**Try it:** When the line containing "purple trapezoid: (83, 532)" appears in the listing below, set it down along with each later line through the end, exactly as written, and nothing before it.

Material provided: Begin

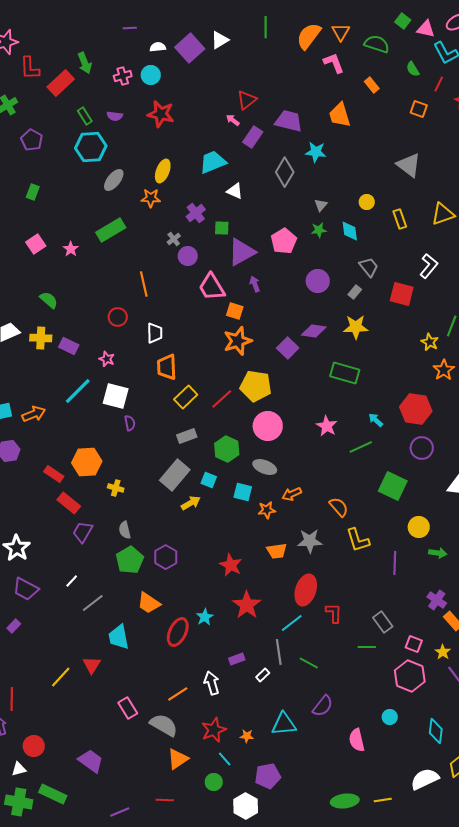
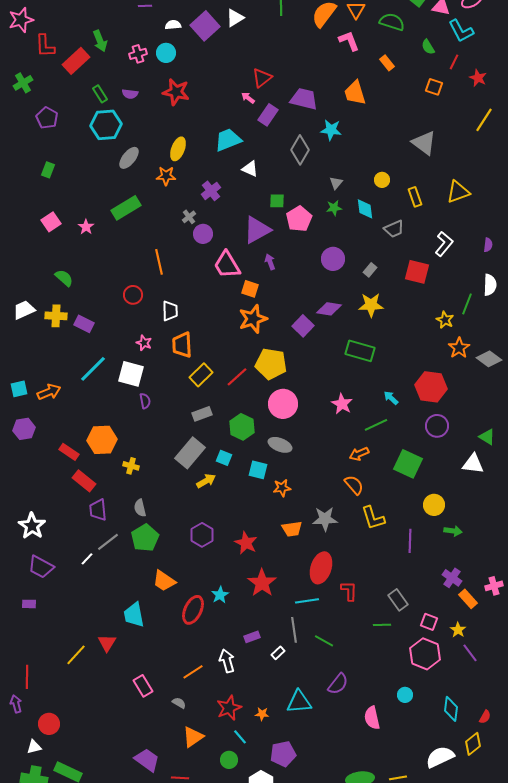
green square: (222, 228) -> (277, 201), moved
gray trapezoid: (369, 267) -> (394, 229), moved, turned 105
pink star: (107, 359) -> (144, 343), moved
orange arrow: (292, 494) -> (359, 454), moved
purple trapezoid: (83, 532) -> (98, 510), turned -35
purple hexagon: (166, 557) -> (202, 535), moved
gray line: (93, 603) -> (108, 542), moved
cyan line: (292, 623) -> (307, 601), turned 30
purple rectangle: (14, 626) -> (29, 604), turned 48
gray semicircle: (164, 725) -> (179, 703), size x0.5
purple trapezoid: (91, 761) -> (147, 760), moved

Material provided: End

**Answer box:**
purple trapezoid: (83, 532) -> (98, 510), turned -35
purple hexagon: (166, 557) -> (202, 535), moved
gray line: (93, 603) -> (108, 542), moved
cyan line: (292, 623) -> (307, 601), turned 30
purple rectangle: (14, 626) -> (29, 604), turned 48
gray semicircle: (164, 725) -> (179, 703), size x0.5
purple trapezoid: (91, 761) -> (147, 760), moved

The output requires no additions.